▶ **Saved entries**:
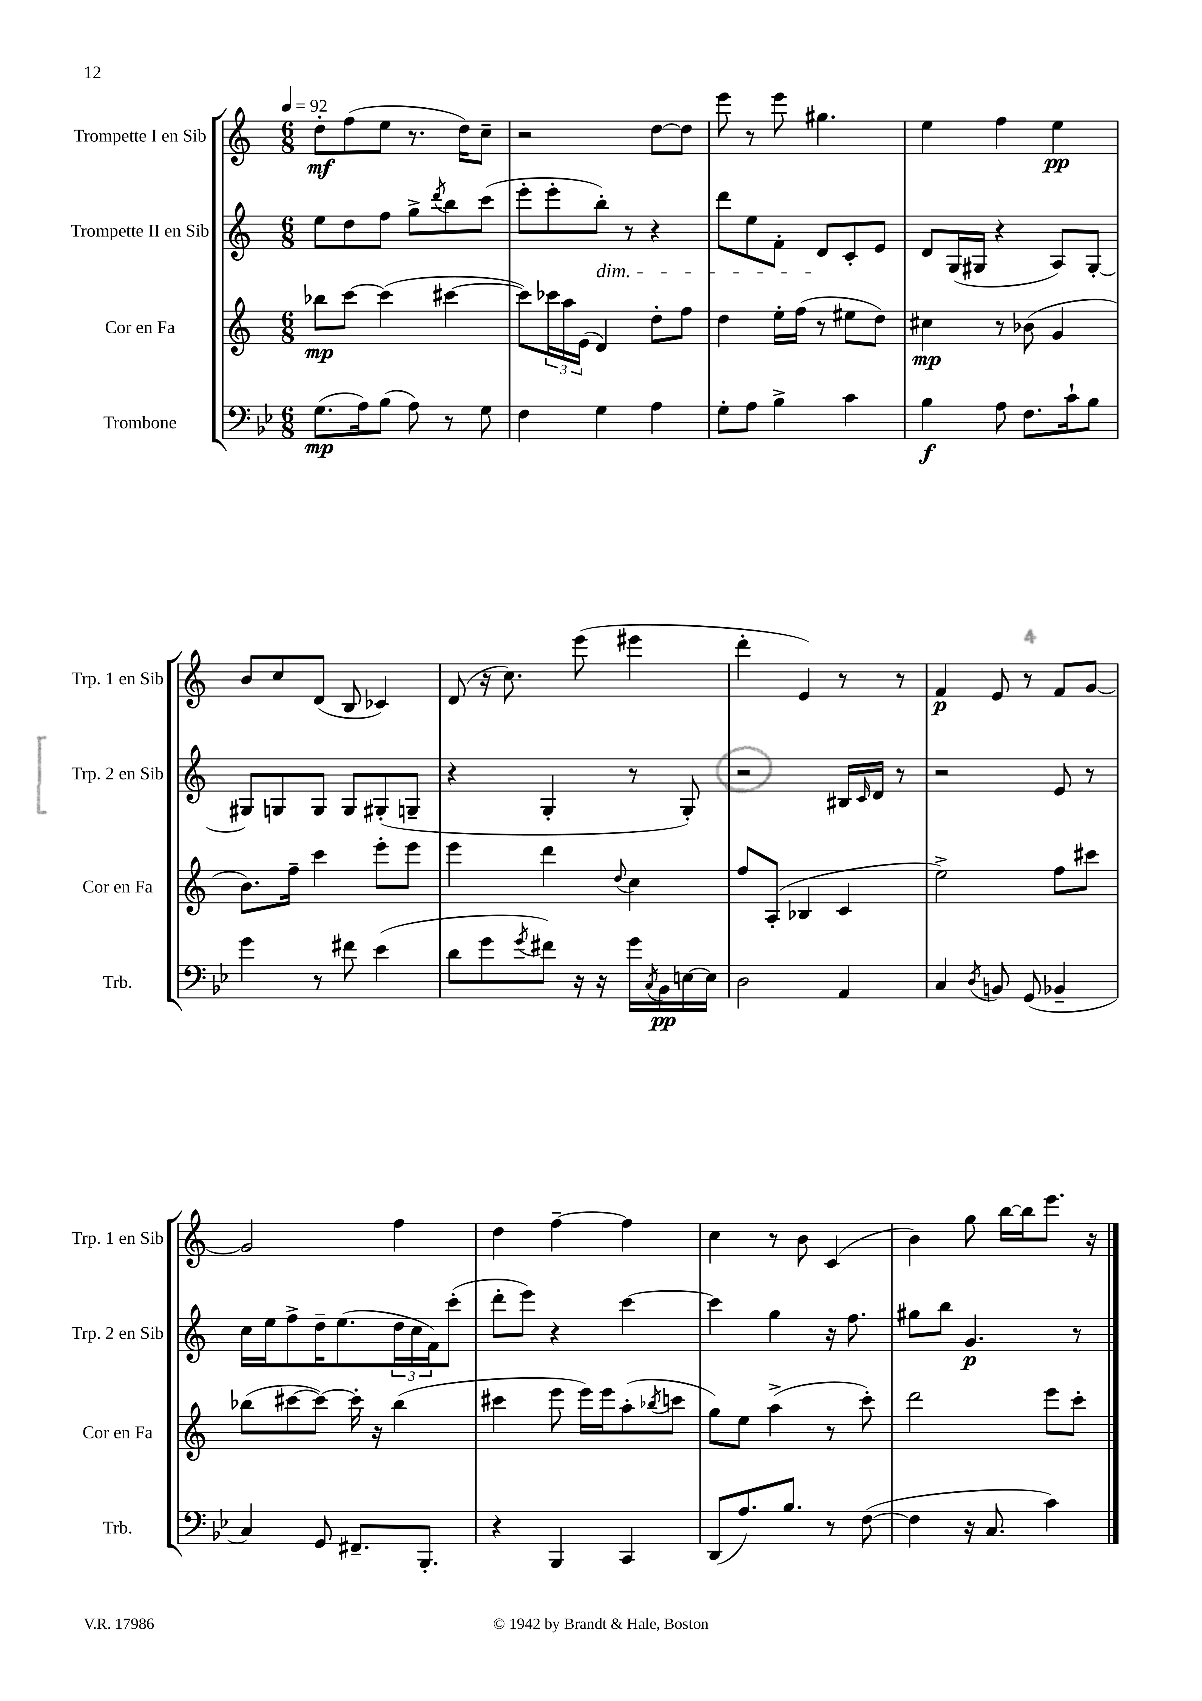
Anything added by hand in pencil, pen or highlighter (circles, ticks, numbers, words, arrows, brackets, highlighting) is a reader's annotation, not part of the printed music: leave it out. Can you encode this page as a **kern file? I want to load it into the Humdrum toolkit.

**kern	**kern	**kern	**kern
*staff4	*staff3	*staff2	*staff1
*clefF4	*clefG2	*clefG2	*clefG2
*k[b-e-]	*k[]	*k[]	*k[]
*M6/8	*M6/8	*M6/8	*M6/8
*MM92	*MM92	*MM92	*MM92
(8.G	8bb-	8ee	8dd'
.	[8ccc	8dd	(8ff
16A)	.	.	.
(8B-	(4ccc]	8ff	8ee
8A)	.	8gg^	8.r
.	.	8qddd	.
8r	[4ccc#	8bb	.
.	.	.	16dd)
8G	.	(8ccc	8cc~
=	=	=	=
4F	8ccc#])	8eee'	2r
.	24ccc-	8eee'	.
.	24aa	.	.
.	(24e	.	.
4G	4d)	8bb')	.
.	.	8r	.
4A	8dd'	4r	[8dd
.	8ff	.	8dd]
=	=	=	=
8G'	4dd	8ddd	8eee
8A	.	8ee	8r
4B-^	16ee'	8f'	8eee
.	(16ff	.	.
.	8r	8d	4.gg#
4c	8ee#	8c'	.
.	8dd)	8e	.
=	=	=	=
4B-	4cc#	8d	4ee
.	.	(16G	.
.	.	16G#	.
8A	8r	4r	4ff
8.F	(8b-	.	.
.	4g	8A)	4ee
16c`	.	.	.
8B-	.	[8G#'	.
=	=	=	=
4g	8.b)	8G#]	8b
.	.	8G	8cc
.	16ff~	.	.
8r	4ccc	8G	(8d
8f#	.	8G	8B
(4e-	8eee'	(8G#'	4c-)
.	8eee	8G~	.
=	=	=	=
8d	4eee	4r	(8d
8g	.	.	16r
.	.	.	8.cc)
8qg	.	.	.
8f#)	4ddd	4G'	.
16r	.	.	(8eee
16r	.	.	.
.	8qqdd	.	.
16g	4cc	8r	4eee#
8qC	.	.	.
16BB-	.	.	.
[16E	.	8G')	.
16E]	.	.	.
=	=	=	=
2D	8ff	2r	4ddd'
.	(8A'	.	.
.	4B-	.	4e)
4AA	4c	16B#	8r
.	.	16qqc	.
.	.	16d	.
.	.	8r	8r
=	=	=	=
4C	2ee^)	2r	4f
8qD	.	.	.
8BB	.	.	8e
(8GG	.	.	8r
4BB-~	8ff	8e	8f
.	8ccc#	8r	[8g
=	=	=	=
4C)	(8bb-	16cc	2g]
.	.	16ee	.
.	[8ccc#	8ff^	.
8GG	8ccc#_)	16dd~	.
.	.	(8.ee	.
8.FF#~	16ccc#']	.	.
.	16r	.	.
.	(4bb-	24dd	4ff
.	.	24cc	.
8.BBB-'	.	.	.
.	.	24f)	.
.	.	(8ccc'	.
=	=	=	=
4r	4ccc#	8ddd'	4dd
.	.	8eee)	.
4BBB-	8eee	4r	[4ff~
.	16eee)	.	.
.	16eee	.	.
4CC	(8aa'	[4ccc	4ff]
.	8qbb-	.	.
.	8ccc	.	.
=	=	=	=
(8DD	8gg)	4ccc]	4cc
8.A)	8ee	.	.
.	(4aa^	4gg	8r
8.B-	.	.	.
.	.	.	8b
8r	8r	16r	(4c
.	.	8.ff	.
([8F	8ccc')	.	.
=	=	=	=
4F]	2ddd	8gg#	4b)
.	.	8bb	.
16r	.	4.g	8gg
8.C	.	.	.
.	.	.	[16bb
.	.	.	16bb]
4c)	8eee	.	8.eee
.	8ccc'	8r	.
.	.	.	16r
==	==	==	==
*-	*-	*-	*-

▶ **What is expected**:
Which lines of the listing above contain the word "file"? Copy each of them in full.

▶ **Response to this task**:
Anything added by hand in pencil, pen or highlighter (circles, ticks, numbers, words, arrows, brackets, highlighting) is a reader's annotation, not part of the printed music: leave it out. Can you encode this page as a **kern file? I want to load it into the Humdrum toolkit.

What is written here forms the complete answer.